> **WORK REQUIRED**
Please copy each line of the listing below precisely, excluding the images.

> **INFORMATION PROVIDED**
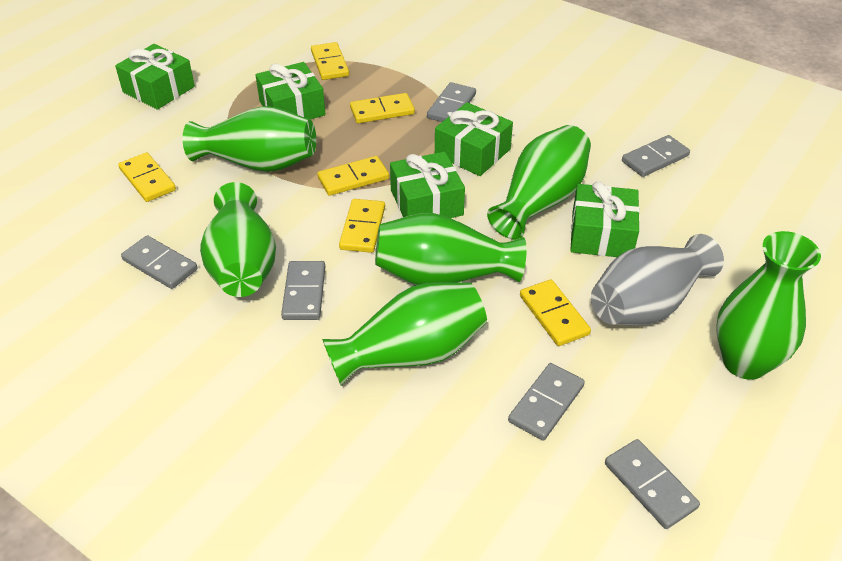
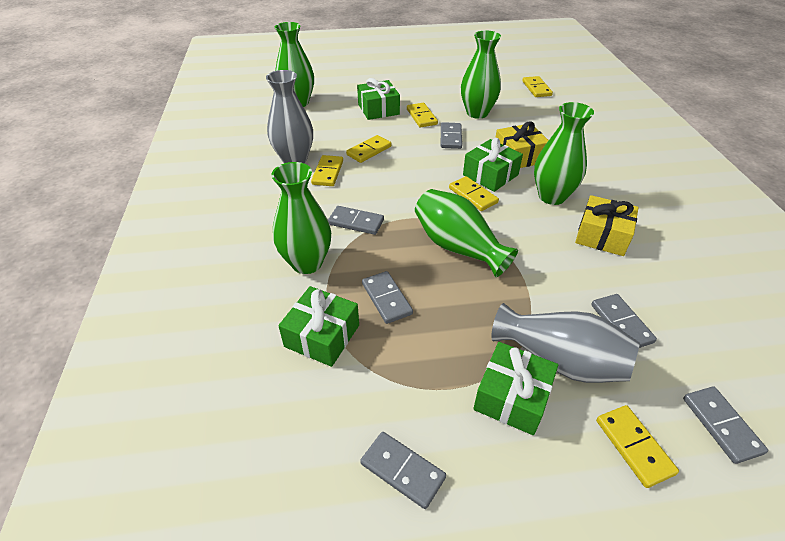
green gift: 5 -> 4
green vase: 6 -> 5
grey vase: 1 -> 2
yellow gift: 0 -> 2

> **RESULT BELOW**
green gift: 5 -> 4
green vase: 6 -> 5
grey vase: 1 -> 2
yellow gift: 0 -> 2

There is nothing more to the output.